Given the entries that follow, write out exactly the lines starting at the one containing "gray square: (132, 193)" and ending at the one containing "green rectangle: (194, 90)", both ends included, and only those.

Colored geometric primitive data
- Opening Delimiter -

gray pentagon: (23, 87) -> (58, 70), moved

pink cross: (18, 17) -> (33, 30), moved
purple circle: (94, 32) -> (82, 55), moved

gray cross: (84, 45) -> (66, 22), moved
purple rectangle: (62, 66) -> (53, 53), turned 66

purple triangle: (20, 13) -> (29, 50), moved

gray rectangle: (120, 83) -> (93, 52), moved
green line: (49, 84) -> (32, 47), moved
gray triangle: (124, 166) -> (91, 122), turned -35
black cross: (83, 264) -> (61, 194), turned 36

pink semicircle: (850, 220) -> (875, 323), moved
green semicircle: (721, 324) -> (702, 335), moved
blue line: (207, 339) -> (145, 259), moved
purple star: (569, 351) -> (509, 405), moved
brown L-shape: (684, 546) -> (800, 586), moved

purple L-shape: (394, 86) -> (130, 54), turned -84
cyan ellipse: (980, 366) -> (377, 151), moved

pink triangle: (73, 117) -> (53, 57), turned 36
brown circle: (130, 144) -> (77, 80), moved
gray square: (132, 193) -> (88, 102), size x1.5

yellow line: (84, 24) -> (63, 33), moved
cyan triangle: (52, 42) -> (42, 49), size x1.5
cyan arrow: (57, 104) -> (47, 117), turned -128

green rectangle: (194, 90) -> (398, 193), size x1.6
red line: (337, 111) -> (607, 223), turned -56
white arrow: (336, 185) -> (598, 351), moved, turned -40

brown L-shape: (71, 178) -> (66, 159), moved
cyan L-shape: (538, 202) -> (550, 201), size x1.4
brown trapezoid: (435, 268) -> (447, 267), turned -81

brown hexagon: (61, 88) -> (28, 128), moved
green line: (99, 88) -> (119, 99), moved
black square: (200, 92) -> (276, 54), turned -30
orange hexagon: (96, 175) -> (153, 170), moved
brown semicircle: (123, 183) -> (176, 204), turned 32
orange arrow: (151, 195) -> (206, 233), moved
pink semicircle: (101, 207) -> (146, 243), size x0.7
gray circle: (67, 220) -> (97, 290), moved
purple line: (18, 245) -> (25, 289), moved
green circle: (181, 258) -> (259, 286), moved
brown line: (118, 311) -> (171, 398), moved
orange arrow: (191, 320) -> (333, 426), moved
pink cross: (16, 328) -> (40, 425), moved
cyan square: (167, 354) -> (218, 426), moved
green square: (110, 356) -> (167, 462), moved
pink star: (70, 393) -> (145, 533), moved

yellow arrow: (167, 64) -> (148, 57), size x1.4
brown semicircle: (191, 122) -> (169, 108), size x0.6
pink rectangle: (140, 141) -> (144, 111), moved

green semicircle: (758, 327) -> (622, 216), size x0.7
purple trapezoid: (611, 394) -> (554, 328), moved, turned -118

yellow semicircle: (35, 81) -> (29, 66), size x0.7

- Closing Delimiter -

Problem solution.
gray square: (132, 193) -> (88, 102), size x1.5

yellow line: (84, 24) -> (63, 33), moved
cyan triangle: (52, 42) -> (42, 49), size x1.5
cyan arrow: (57, 104) -> (47, 117), turned -128

green rectangle: (194, 90) -> (398, 193), size x1.6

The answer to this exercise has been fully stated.